== Segment start ==
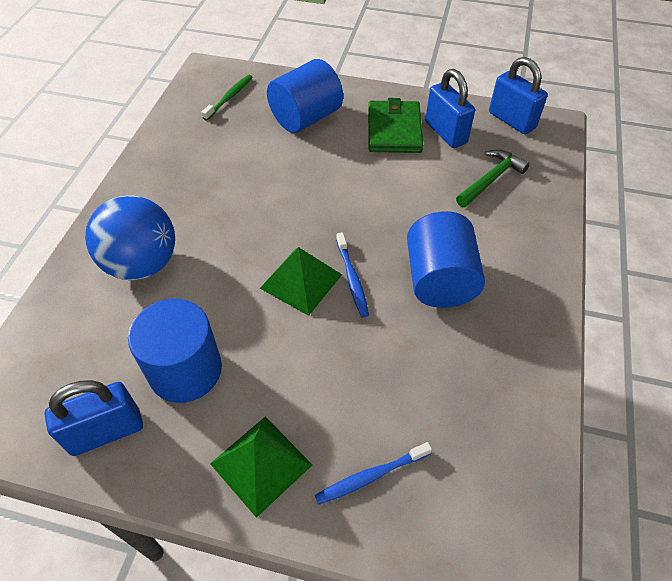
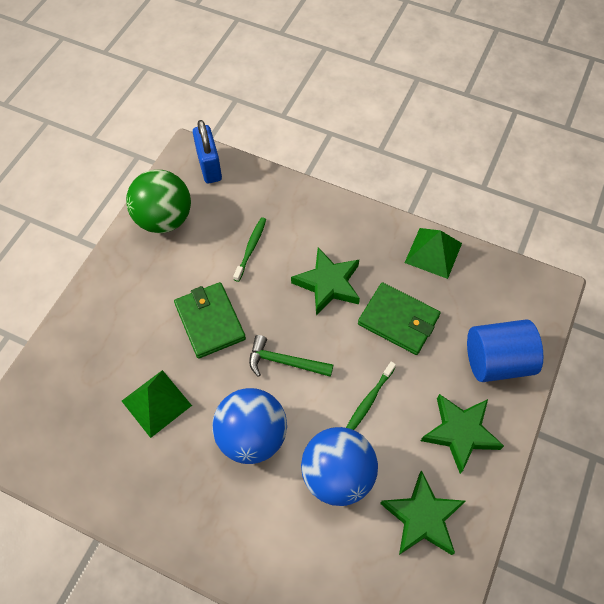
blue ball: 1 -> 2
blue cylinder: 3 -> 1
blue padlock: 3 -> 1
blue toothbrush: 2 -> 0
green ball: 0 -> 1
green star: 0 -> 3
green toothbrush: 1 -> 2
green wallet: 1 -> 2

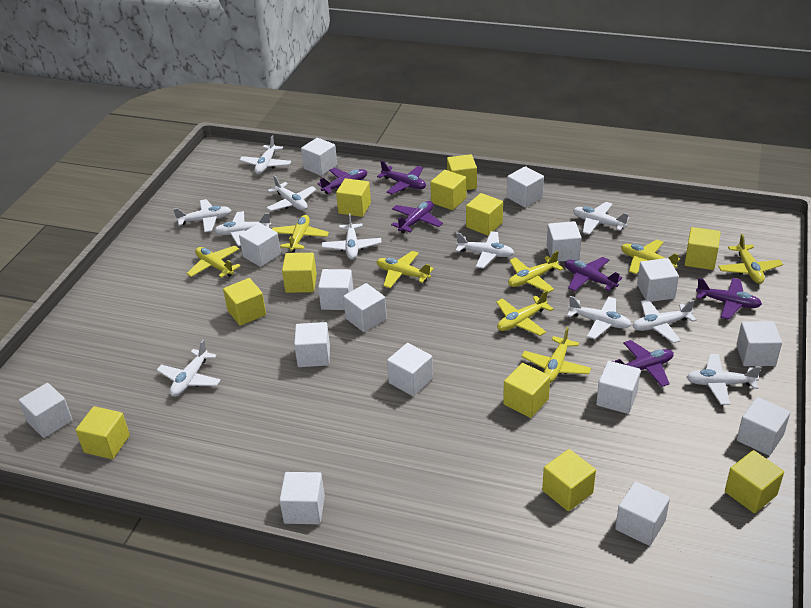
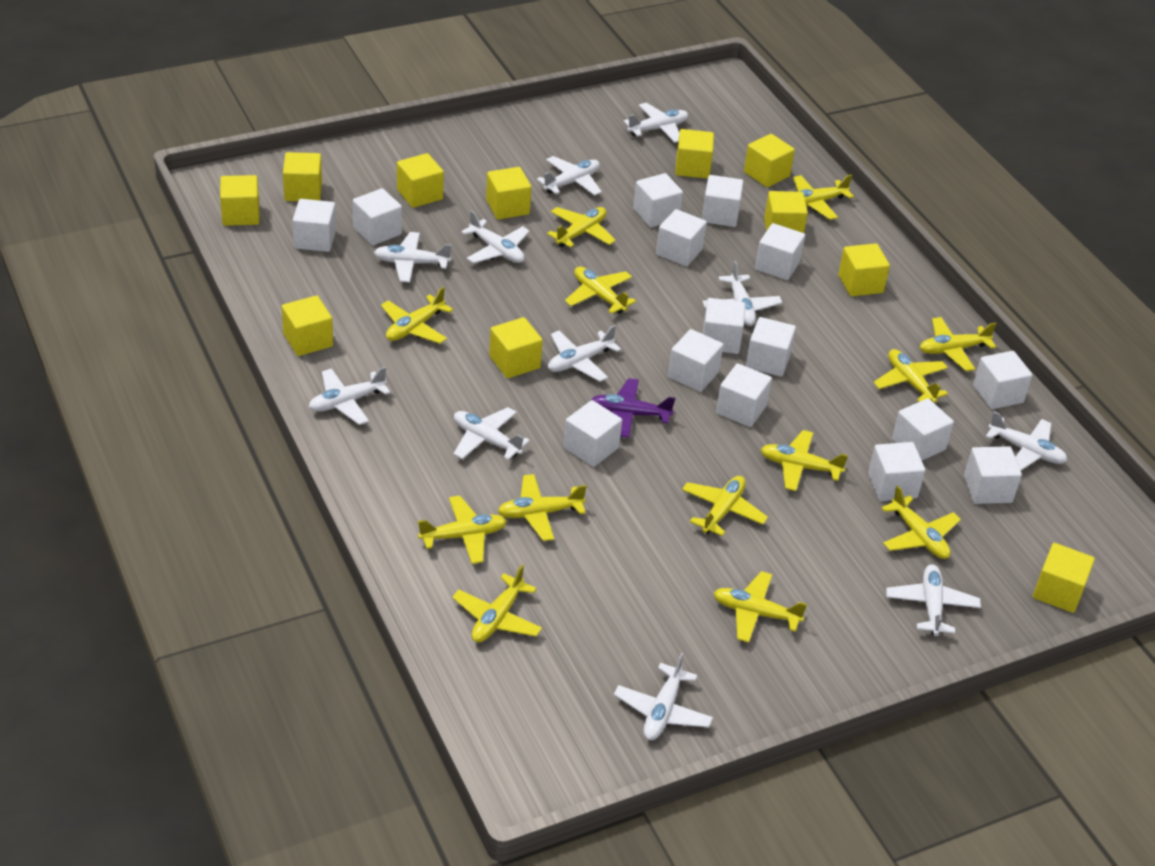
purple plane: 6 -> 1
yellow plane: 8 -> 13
== Segment end ==
Goal of the exercise ▸
When you transcribe the entries above, keep every word exact and leave out the pictures.

Task output ▸
blue ball: 1 -> 2
blue cylinder: 3 -> 1
blue padlock: 3 -> 1
blue toothbrush: 2 -> 0
green ball: 0 -> 1
green star: 0 -> 3
green toothbrush: 1 -> 2
green wallet: 1 -> 2

purple plane: 6 -> 1
yellow plane: 8 -> 13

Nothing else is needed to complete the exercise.